> **How to complete this task**: No pictures belong in the copy. Set down exactly the lines from the one that contains "GAS pin DO: A5 -> A3" through the end of the data.

(Stored items from a collection)
+===+

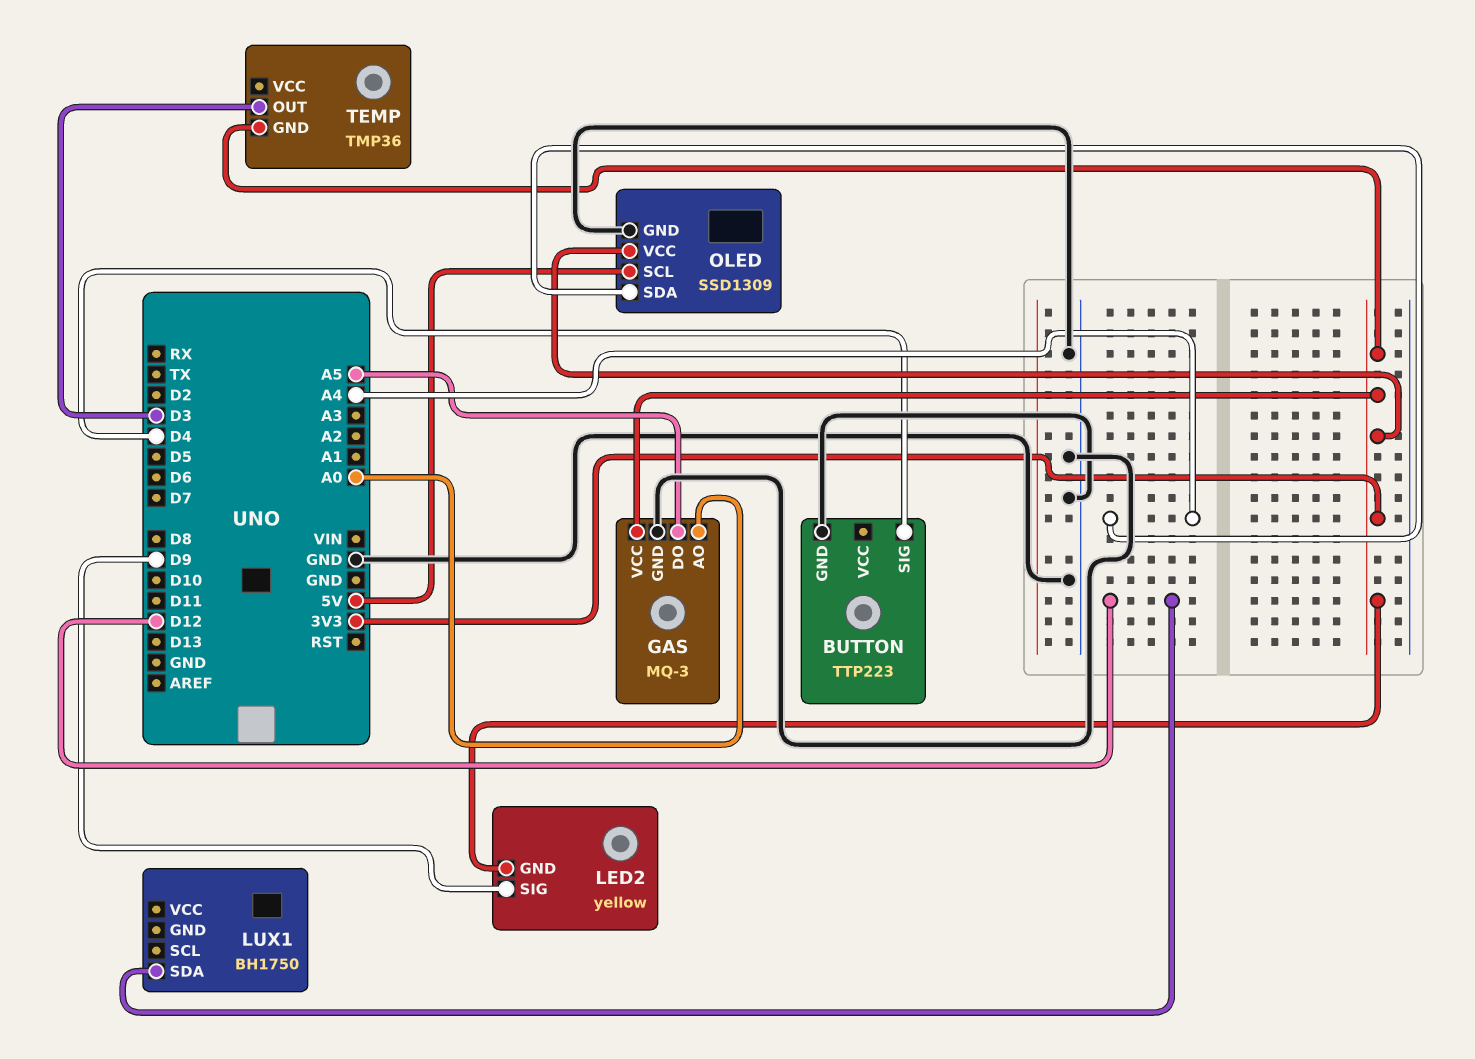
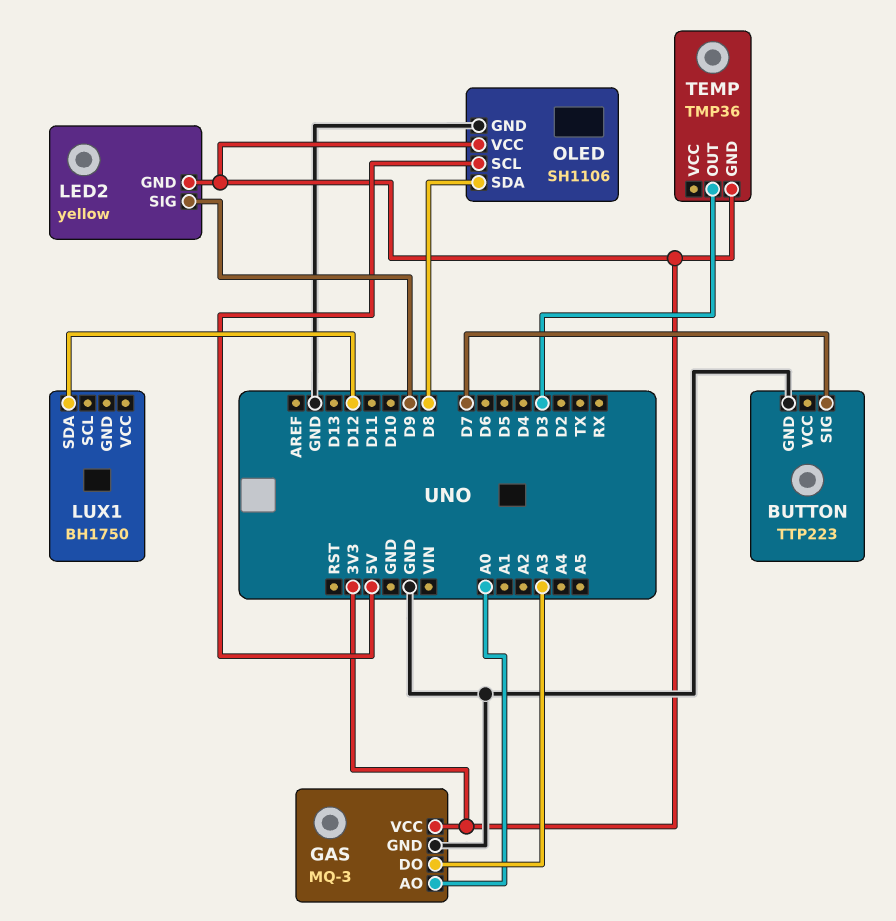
BUTTON pin SIG: D4 -> D7
GAS pin DO: A5 -> A3
OLED: SSD1309 -> SH1106
OLED pin SDA: A4 -> D8

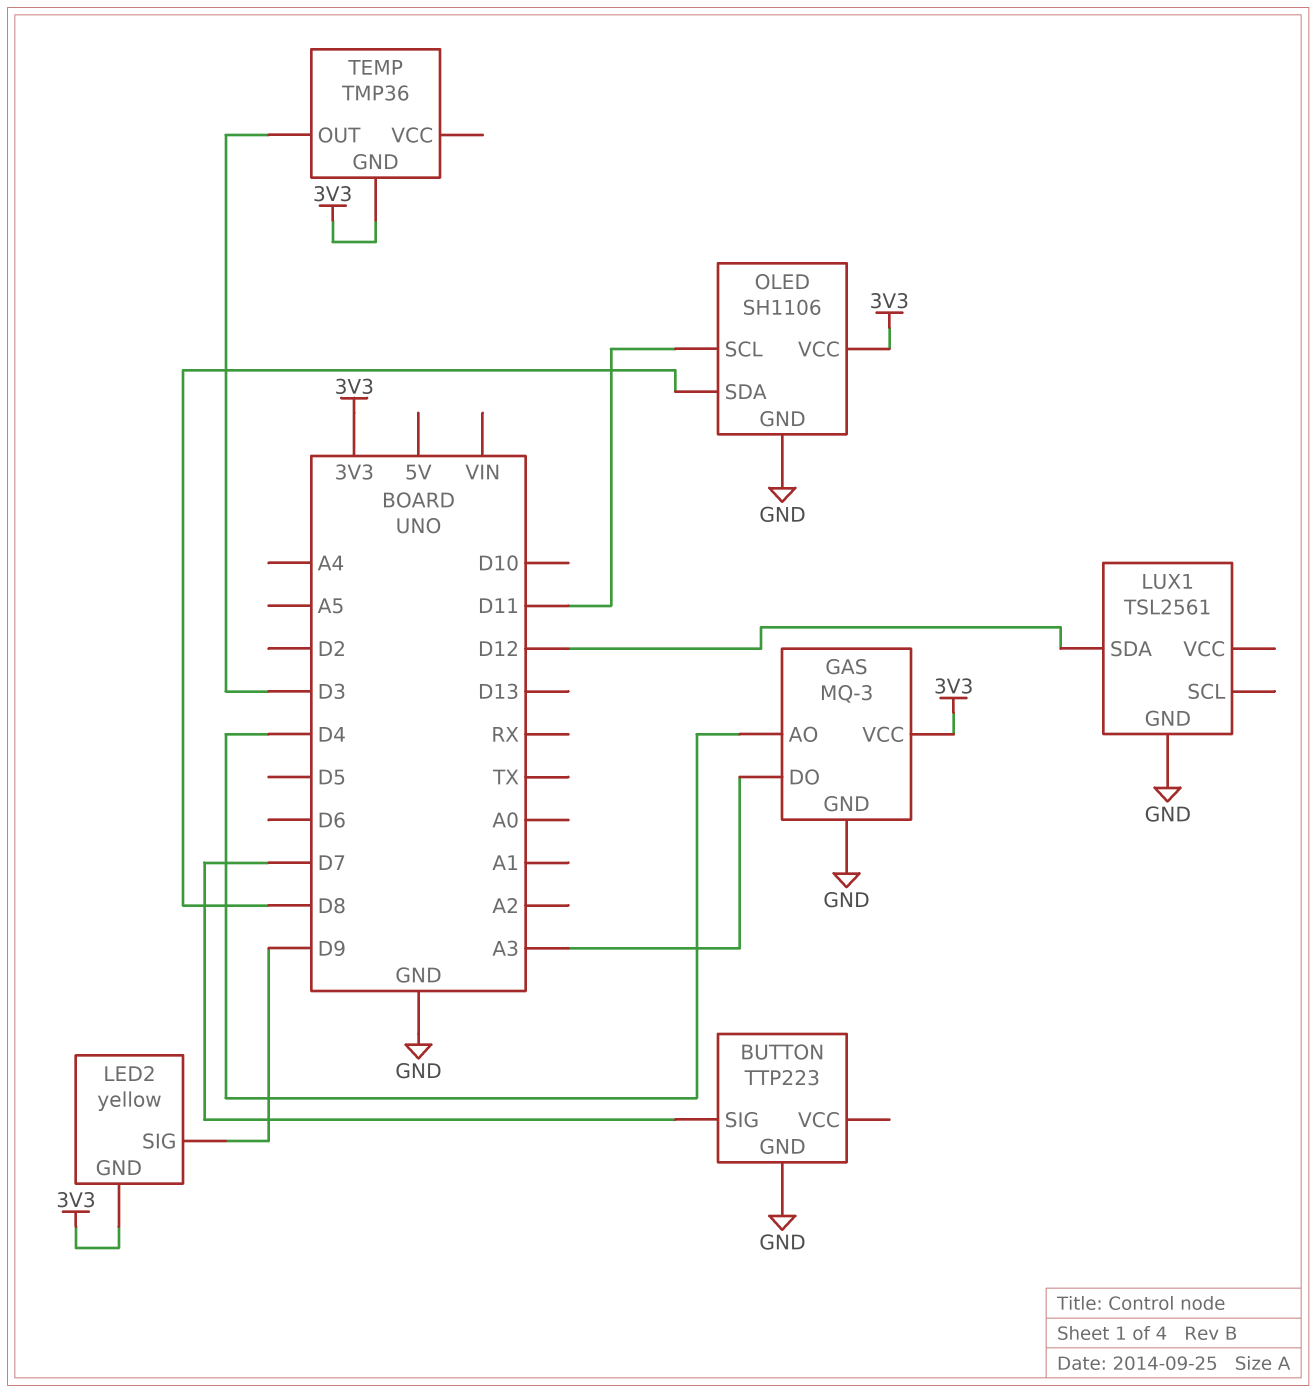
GAS pin AO: A0 -> D4
LUX1: BH1750 -> TSL2561
LUX1 pin GND: none -> GND
OLED pin SCL: 5V -> D11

+===+

> **Solution to the problem**:
GAS pin DO: A5 -> A3
OLED: SSD1309 -> SH1106
OLED pin SDA: A4 -> D8

GAS pin AO: A0 -> D4
LUX1: BH1750 -> TSL2561
LUX1 pin GND: none -> GND
OLED pin SCL: 5V -> D11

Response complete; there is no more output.